▶ _EXTRACTED RECORDS_:
********

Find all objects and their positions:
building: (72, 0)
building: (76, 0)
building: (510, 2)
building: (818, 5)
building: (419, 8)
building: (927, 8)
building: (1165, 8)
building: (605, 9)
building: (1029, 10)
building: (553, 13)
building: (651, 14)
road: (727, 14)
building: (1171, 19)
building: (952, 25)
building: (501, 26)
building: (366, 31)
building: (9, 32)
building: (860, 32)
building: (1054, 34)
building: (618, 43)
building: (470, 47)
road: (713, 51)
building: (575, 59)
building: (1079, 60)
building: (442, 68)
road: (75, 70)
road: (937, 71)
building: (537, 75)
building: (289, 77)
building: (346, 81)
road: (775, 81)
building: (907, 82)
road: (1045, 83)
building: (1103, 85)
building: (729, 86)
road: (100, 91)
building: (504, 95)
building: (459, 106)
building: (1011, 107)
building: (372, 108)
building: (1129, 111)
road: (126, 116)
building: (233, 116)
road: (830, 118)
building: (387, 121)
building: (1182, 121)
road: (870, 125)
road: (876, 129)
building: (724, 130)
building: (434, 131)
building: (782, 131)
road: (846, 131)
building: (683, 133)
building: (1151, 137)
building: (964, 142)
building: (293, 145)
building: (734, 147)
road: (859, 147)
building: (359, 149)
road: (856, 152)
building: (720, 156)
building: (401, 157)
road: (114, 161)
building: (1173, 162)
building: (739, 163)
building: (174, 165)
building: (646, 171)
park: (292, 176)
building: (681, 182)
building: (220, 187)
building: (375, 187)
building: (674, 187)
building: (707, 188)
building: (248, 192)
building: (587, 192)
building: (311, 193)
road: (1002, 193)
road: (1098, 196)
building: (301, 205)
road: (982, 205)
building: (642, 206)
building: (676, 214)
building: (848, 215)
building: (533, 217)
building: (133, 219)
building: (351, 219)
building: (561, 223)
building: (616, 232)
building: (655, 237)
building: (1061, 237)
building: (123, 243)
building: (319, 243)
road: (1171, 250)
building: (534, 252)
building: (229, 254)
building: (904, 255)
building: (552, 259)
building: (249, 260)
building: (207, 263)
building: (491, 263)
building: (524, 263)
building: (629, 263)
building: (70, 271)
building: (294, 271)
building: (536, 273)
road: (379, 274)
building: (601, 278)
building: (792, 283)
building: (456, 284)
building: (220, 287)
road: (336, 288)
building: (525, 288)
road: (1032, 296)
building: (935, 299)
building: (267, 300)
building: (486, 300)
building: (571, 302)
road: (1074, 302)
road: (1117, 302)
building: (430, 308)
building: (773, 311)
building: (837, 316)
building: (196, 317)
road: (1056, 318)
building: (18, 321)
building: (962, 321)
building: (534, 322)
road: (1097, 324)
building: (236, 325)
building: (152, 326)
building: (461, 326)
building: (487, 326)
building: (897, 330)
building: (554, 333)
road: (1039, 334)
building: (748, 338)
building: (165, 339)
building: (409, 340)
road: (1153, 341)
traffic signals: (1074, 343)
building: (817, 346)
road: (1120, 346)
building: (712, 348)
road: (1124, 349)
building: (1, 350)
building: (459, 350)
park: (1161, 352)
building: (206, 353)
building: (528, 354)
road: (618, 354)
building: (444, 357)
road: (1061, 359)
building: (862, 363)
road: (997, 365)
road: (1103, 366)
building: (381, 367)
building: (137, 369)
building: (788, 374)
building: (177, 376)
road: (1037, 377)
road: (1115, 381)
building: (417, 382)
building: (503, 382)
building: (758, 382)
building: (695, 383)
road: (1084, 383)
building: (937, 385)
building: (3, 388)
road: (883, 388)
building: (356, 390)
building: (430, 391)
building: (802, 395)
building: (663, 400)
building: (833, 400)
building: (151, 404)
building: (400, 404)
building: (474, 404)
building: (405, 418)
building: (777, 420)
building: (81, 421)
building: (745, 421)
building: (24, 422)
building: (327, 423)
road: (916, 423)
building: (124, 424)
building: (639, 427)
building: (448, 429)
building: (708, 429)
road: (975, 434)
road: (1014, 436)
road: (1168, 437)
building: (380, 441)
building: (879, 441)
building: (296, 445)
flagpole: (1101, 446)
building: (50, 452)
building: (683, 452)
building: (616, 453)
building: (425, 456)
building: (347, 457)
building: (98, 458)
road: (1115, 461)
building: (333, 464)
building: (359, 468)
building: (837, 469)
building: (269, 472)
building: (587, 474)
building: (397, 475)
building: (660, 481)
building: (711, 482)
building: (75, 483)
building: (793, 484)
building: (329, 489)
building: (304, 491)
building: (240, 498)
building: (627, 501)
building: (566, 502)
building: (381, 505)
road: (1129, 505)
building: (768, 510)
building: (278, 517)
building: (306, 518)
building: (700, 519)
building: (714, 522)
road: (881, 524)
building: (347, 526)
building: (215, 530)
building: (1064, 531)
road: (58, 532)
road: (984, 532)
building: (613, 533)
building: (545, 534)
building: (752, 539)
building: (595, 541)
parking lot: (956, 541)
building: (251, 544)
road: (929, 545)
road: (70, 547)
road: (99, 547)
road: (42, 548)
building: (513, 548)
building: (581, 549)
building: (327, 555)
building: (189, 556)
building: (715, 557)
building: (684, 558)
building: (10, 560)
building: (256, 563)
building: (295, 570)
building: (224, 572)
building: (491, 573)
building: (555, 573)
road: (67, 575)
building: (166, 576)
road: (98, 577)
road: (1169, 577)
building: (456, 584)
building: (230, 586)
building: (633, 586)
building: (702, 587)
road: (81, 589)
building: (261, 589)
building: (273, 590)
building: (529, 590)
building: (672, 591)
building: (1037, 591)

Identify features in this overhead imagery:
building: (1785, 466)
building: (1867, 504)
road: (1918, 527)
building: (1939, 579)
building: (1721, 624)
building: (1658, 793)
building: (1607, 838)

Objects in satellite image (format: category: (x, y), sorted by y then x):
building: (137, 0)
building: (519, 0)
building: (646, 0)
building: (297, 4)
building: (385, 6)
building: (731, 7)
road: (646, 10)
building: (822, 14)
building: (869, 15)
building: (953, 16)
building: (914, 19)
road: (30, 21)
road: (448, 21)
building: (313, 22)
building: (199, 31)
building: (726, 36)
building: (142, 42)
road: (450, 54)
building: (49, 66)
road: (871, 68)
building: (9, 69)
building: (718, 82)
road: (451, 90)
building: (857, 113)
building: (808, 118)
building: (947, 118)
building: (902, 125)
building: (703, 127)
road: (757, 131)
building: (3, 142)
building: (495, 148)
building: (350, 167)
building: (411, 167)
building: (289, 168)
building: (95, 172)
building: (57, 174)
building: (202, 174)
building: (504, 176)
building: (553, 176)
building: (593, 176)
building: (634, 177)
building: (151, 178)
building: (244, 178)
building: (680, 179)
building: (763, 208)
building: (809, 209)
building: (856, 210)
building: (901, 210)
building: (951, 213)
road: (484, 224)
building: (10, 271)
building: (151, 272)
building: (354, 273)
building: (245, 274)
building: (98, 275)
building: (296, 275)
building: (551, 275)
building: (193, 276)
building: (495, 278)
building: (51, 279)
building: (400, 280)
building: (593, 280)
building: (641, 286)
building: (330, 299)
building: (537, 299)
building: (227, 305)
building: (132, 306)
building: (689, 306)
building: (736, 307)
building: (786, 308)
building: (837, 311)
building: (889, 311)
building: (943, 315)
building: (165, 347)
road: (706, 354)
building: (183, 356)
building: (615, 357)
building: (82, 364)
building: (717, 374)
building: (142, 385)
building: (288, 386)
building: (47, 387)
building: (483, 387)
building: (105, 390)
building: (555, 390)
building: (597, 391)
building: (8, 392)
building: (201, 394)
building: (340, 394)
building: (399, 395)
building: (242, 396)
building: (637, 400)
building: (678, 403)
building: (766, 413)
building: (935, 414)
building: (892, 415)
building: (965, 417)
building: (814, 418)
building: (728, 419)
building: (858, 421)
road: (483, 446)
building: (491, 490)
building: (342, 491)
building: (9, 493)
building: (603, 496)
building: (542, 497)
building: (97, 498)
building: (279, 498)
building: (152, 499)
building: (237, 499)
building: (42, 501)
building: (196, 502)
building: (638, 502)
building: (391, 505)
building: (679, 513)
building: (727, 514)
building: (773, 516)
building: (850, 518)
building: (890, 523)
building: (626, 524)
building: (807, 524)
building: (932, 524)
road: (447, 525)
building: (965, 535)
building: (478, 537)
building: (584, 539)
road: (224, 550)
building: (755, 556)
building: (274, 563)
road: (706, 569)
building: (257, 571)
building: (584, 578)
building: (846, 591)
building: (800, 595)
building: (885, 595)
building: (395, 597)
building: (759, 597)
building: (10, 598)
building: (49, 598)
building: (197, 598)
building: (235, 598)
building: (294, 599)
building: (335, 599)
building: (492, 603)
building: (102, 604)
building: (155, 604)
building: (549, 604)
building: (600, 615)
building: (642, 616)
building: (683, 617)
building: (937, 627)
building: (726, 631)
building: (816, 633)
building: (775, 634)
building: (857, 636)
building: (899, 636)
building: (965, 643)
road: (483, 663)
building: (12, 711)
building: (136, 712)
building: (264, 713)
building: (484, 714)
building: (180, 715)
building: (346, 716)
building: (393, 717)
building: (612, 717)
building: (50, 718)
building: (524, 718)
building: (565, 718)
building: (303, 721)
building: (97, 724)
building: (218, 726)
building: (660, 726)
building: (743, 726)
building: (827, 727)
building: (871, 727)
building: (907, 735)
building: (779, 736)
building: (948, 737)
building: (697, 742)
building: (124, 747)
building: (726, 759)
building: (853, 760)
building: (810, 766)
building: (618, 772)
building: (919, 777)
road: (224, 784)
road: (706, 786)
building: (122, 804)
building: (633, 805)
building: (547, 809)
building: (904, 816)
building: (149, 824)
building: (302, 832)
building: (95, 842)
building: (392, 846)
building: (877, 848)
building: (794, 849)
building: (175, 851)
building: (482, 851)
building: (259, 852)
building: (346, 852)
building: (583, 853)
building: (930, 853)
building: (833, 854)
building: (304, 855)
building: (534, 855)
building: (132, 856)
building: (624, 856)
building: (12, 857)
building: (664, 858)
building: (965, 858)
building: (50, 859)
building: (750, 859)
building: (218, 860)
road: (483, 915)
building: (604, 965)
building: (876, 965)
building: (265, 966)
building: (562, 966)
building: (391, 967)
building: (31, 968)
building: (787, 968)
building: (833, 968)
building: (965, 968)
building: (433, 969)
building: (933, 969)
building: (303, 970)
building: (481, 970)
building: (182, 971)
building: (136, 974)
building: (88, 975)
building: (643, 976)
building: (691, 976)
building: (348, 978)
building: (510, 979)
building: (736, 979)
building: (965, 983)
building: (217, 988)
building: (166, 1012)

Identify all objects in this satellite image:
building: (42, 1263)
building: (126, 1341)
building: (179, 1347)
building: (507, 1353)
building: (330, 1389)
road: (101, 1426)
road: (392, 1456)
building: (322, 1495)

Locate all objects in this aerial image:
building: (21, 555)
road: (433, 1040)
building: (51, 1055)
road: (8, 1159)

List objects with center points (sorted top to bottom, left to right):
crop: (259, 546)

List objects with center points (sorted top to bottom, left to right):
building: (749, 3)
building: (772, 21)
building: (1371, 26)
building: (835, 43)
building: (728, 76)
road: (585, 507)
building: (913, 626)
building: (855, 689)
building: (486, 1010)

********

▶ _YOUR TASK_: How many lines of the material contain the string "satellite"? Answer with the number and nothing else.

▶ _EXPECTED OUTPUT_: 2